══ Recorded data
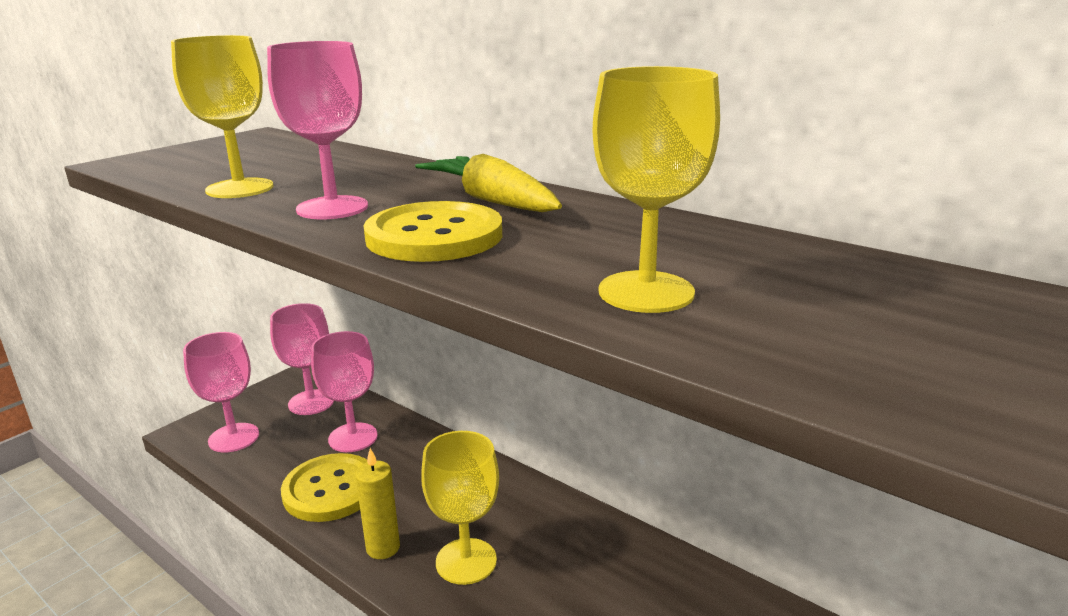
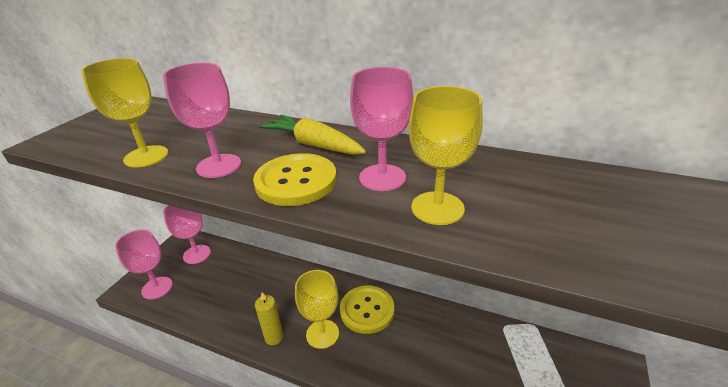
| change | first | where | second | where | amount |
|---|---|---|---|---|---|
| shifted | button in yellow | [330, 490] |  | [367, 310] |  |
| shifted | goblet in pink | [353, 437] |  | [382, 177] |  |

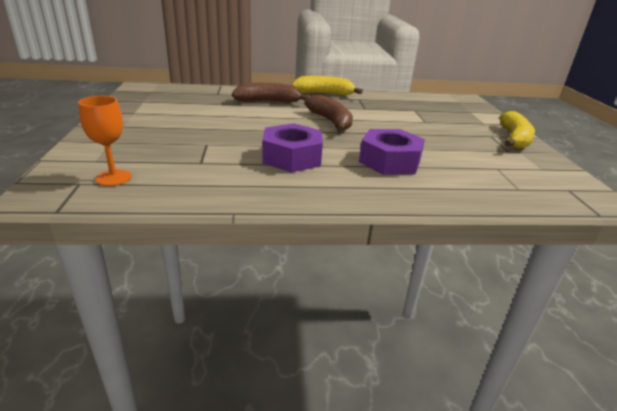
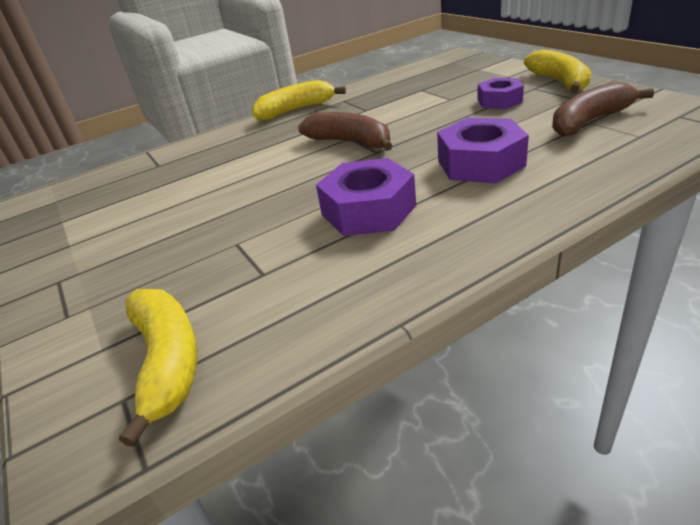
| change | first | where | second | where | amount |
|---|---|---|---|---|---|
| new |  |  | nut in purple | [499, 101] |  |
| shifted | banana in brown | [268, 101] |  | [590, 121] |  |
| swapped | goblet in orange | [113, 178] | banana in yellow | [167, 361] |  |

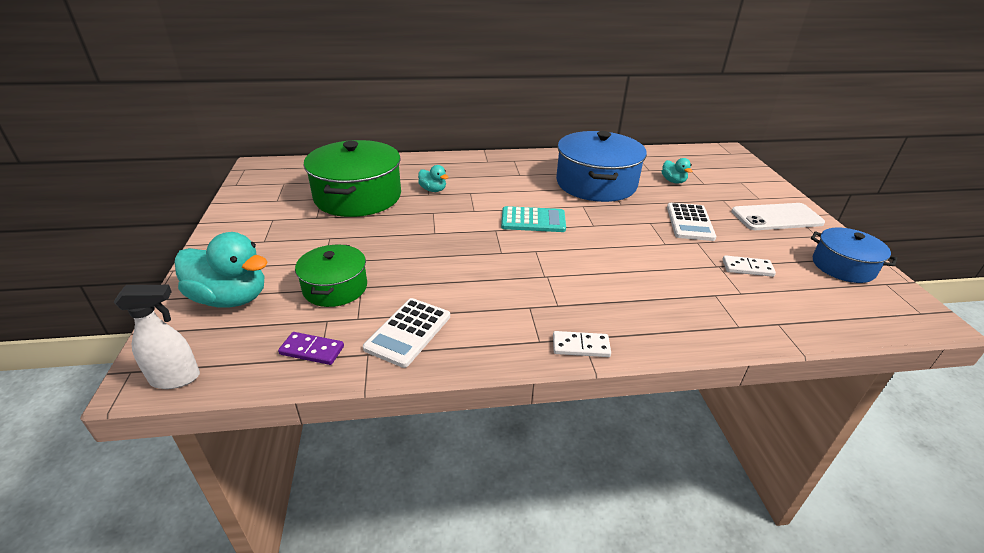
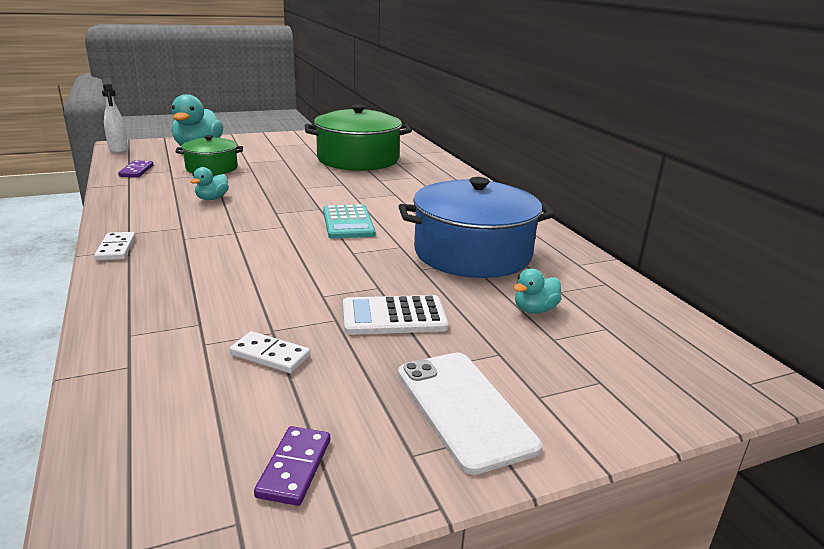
| change | first | where | second | where | amount |
|---|---|---|---|---|---|
| gone | calculator in white | [408, 332] |  |  |  |
| shifted | duck in turquoise | [433, 190] |  | [212, 198] |  |
| swapped | pot in blue | [843, 266] | domino in purple | [295, 468] |  |
| rotated | domino in white | [747, 268] |  | [270, 355] | 60 degrees counterclockwise |

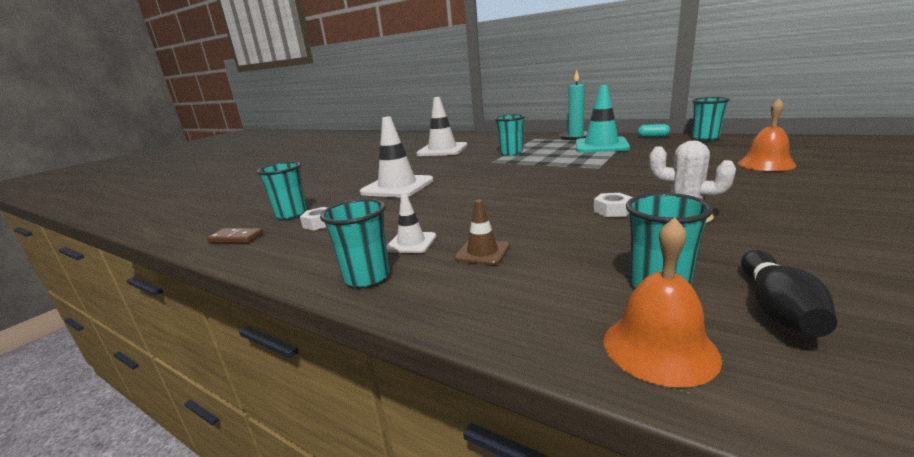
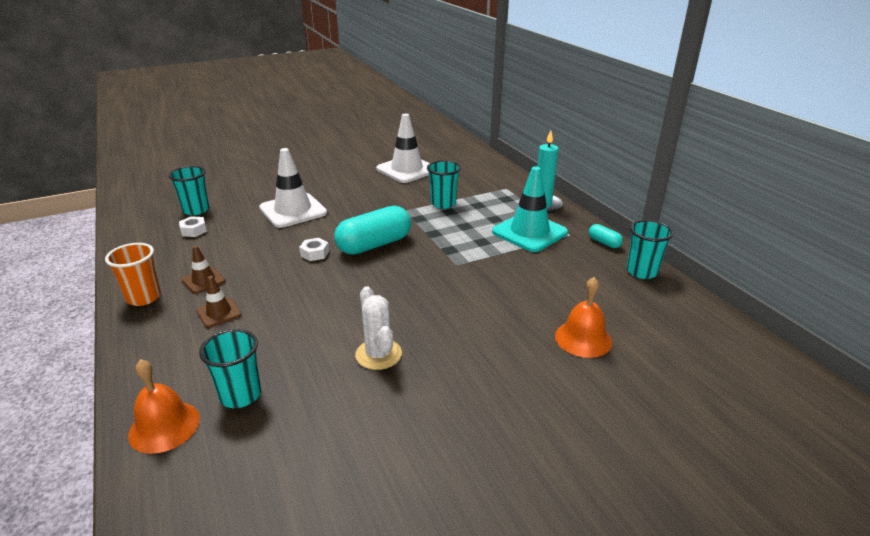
| change | first | where | second | where | amount |
|---|---|---|---|---|---|
| gone | domino in brown | [236, 238] |  |  |  |
| gone | bowling pin in black | [777, 308] |  |  |  |
| new |  |  | capsule in turquoise | [374, 245] |  |
| shifted | nut in white | [612, 211] |  | [315, 253] |  |
| repainted | cup in turquoise | [367, 277] | cup in orange | [143, 297] |  |
| repainted | traffic cone in white | [411, 243] | traffic cone in brown | [204, 281] |  |

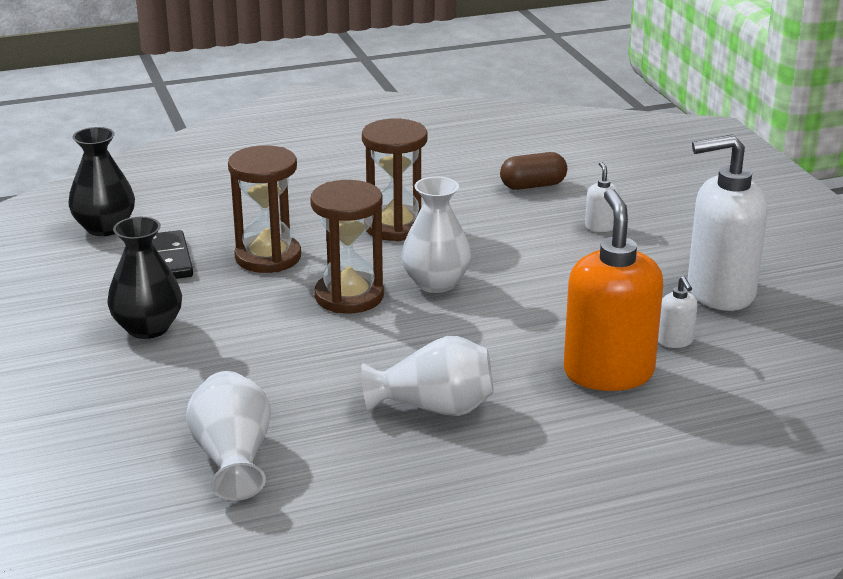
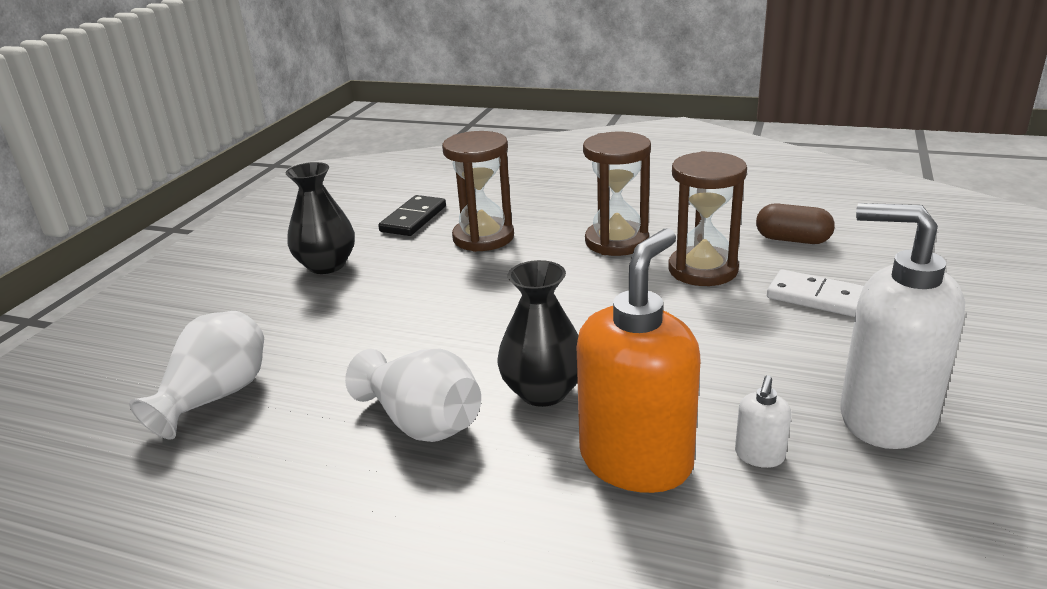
| change | first | where | second | where | amount |
|---|---|---|---|---|---|
| gone | vase in white | [436, 283] |  |  |  |
| shifted | vase in black | [105, 227] |  | [543, 391] |  |
| shifted | hourglass in brown | [349, 296] |  | [703, 270] |  |
| swapped | soap dispenser in white | [600, 226] | domino in white | [819, 298] |  |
════
Your goal:
Repeat precisely the lines of the data starting at the one containing "gone | vase", last line included.

Worked solution:
| gone | vase in white | [436, 283] |  |  |  |
| shifted | vase in black | [105, 227] |  | [543, 391] |  |
| shifted | hourglass in brown | [349, 296] |  | [703, 270] |  |
| swapped | soap dispenser in white | [600, 226] | domino in white | [819, 298] |  |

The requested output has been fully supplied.